## DATASET ENTRIES
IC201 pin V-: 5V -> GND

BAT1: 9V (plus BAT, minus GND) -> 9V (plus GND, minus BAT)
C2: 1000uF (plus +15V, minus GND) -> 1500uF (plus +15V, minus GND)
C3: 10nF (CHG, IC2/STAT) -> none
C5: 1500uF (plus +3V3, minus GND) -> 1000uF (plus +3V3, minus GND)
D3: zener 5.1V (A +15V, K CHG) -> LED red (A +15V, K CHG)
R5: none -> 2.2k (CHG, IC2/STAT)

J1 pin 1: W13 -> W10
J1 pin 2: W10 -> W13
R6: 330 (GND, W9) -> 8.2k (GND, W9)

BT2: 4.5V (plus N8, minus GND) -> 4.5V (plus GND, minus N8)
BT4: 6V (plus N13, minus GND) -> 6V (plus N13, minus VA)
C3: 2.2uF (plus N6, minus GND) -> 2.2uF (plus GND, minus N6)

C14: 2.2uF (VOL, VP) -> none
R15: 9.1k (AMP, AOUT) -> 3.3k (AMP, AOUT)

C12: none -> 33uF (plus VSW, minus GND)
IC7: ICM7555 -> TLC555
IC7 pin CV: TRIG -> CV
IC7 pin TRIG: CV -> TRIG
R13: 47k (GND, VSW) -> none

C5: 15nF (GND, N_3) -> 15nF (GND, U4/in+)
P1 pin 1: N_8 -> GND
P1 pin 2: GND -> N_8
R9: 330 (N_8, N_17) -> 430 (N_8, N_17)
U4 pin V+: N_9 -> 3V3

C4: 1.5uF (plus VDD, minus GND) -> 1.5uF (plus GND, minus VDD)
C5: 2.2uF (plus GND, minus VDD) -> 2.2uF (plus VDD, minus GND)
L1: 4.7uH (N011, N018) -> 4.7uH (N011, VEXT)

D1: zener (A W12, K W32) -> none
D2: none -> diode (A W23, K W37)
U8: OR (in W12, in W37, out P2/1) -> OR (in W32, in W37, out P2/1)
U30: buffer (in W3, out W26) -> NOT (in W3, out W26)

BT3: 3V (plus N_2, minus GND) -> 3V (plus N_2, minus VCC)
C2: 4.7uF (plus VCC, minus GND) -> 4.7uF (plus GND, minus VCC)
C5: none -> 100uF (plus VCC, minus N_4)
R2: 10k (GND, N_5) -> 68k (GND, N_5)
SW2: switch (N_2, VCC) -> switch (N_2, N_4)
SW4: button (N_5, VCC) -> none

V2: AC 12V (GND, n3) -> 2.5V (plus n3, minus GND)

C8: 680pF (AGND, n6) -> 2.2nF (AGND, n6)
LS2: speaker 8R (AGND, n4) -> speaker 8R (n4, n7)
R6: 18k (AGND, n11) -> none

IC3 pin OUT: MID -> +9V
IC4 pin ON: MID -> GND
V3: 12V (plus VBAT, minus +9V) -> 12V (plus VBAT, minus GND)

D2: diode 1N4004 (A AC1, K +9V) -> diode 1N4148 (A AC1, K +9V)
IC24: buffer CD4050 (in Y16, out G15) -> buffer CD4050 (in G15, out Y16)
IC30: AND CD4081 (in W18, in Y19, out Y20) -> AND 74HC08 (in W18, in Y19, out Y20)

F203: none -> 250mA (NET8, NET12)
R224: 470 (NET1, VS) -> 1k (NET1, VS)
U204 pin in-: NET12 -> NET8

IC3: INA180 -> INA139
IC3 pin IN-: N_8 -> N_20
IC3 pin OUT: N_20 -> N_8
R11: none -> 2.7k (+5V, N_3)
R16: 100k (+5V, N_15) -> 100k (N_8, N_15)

## WHAT THIS TASK INVOLVES
Retype the whole listing above exactly as it appears.

## PROBLEM SOLUTION
IC201 pin V-: 5V -> GND

BAT1: 9V (plus BAT, minus GND) -> 9V (plus GND, minus BAT)
C2: 1000uF (plus +15V, minus GND) -> 1500uF (plus +15V, minus GND)
C3: 10nF (CHG, IC2/STAT) -> none
C5: 1500uF (plus +3V3, minus GND) -> 1000uF (plus +3V3, minus GND)
D3: zener 5.1V (A +15V, K CHG) -> LED red (A +15V, K CHG)
R5: none -> 2.2k (CHG, IC2/STAT)

J1 pin 1: W13 -> W10
J1 pin 2: W10 -> W13
R6: 330 (GND, W9) -> 8.2k (GND, W9)

BT2: 4.5V (plus N8, minus GND) -> 4.5V (plus GND, minus N8)
BT4: 6V (plus N13, minus GND) -> 6V (plus N13, minus VA)
C3: 2.2uF (plus N6, minus GND) -> 2.2uF (plus GND, minus N6)

C14: 2.2uF (VOL, VP) -> none
R15: 9.1k (AMP, AOUT) -> 3.3k (AMP, AOUT)

C12: none -> 33uF (plus VSW, minus GND)
IC7: ICM7555 -> TLC555
IC7 pin CV: TRIG -> CV
IC7 pin TRIG: CV -> TRIG
R13: 47k (GND, VSW) -> none

C5: 15nF (GND, N_3) -> 15nF (GND, U4/in+)
P1 pin 1: N_8 -> GND
P1 pin 2: GND -> N_8
R9: 330 (N_8, N_17) -> 430 (N_8, N_17)
U4 pin V+: N_9 -> 3V3

C4: 1.5uF (plus VDD, minus GND) -> 1.5uF (plus GND, minus VDD)
C5: 2.2uF (plus GND, minus VDD) -> 2.2uF (plus VDD, minus GND)
L1: 4.7uH (N011, N018) -> 4.7uH (N011, VEXT)

D1: zener (A W12, K W32) -> none
D2: none -> diode (A W23, K W37)
U8: OR (in W12, in W37, out P2/1) -> OR (in W32, in W37, out P2/1)
U30: buffer (in W3, out W26) -> NOT (in W3, out W26)

BT3: 3V (plus N_2, minus GND) -> 3V (plus N_2, minus VCC)
C2: 4.7uF (plus VCC, minus GND) -> 4.7uF (plus GND, minus VCC)
C5: none -> 100uF (plus VCC, minus N_4)
R2: 10k (GND, N_5) -> 68k (GND, N_5)
SW2: switch (N_2, VCC) -> switch (N_2, N_4)
SW4: button (N_5, VCC) -> none

V2: AC 12V (GND, n3) -> 2.5V (plus n3, minus GND)

C8: 680pF (AGND, n6) -> 2.2nF (AGND, n6)
LS2: speaker 8R (AGND, n4) -> speaker 8R (n4, n7)
R6: 18k (AGND, n11) -> none

IC3 pin OUT: MID -> +9V
IC4 pin ON: MID -> GND
V3: 12V (plus VBAT, minus +9V) -> 12V (plus VBAT, minus GND)

D2: diode 1N4004 (A AC1, K +9V) -> diode 1N4148 (A AC1, K +9V)
IC24: buffer CD4050 (in Y16, out G15) -> buffer CD4050 (in G15, out Y16)
IC30: AND CD4081 (in W18, in Y19, out Y20) -> AND 74HC08 (in W18, in Y19, out Y20)

F203: none -> 250mA (NET8, NET12)
R224: 470 (NET1, VS) -> 1k (NET1, VS)
U204 pin in-: NET12 -> NET8

IC3: INA180 -> INA139
IC3 pin IN-: N_8 -> N_20
IC3 pin OUT: N_20 -> N_8
R11: none -> 2.7k (+5V, N_3)
R16: 100k (+5V, N_15) -> 100k (N_8, N_15)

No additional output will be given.